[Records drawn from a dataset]
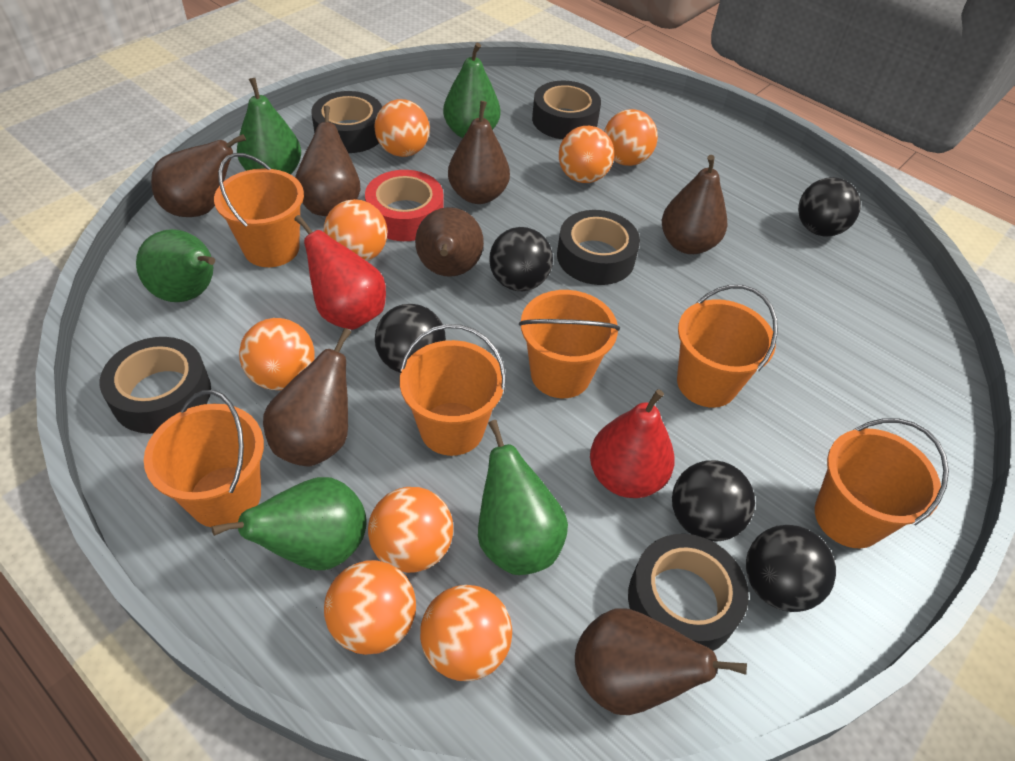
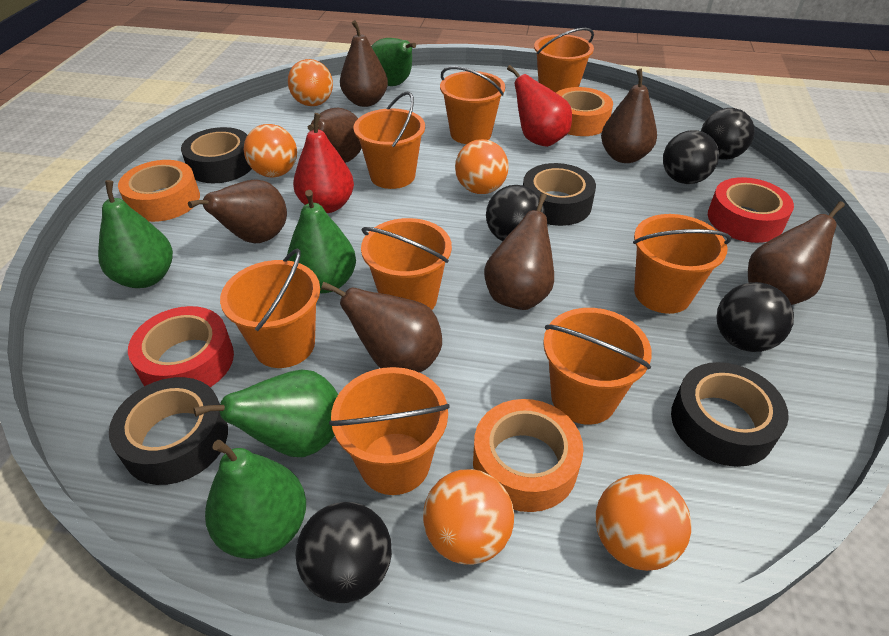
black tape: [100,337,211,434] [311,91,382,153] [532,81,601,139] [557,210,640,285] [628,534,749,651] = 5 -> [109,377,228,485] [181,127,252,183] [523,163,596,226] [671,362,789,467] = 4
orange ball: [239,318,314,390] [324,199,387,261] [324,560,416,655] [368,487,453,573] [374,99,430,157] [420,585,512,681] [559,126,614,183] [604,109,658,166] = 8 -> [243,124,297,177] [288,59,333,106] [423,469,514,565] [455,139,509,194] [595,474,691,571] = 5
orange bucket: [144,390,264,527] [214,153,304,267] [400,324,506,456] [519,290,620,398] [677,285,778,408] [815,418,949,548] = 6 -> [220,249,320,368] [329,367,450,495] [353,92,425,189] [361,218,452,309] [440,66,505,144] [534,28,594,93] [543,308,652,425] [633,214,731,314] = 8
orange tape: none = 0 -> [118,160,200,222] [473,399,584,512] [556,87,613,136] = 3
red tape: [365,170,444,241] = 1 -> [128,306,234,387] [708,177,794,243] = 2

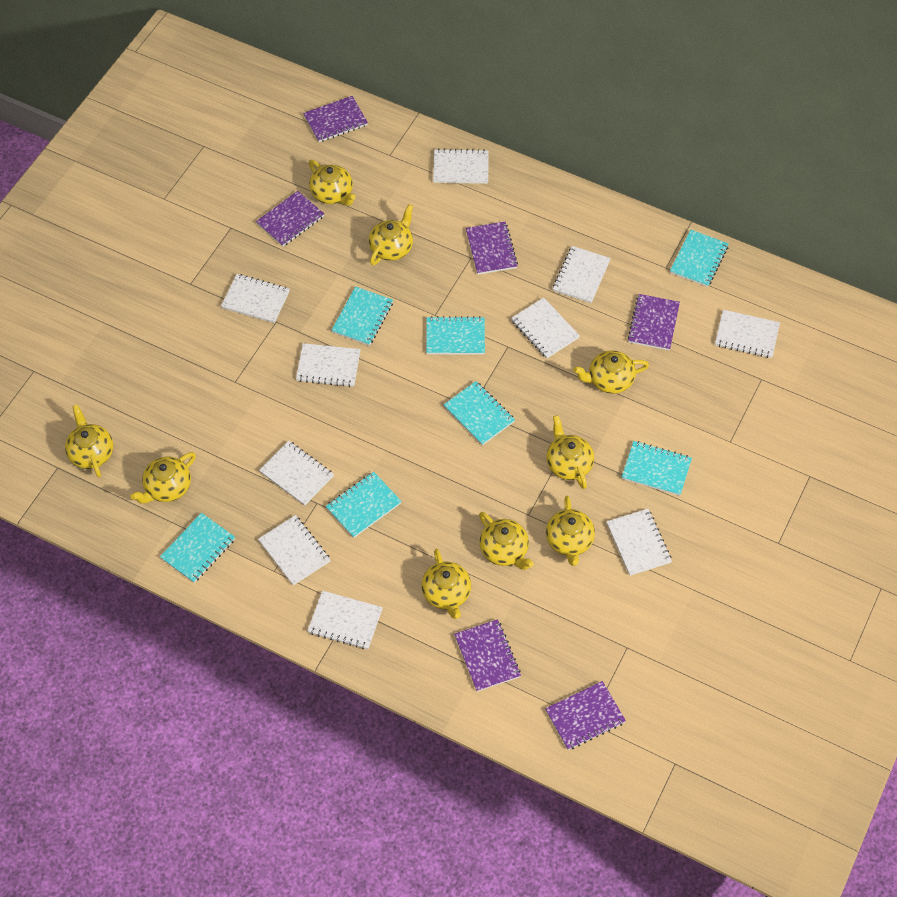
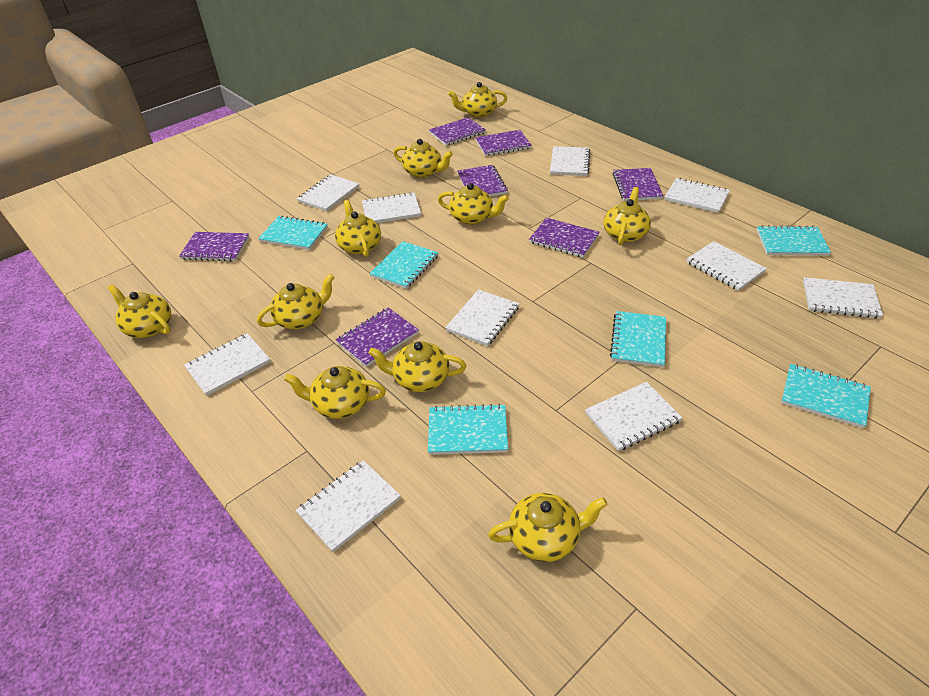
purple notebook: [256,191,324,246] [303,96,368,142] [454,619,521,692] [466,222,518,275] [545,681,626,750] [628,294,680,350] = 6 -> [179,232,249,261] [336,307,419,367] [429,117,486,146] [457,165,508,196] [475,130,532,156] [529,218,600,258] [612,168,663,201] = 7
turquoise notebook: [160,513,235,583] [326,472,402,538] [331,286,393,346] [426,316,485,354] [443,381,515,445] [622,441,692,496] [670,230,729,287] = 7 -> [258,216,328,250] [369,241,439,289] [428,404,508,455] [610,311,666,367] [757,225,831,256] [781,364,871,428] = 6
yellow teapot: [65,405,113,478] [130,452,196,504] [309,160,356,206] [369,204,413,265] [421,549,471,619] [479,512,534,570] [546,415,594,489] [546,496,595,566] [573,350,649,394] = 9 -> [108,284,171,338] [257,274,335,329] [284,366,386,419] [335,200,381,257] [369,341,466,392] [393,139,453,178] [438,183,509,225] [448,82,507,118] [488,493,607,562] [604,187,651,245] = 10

WHAT YOU SHOULD DO
Nothing but a number is expected: how many lines in the data above hold the word "orange".

YOUR RESPONSE
3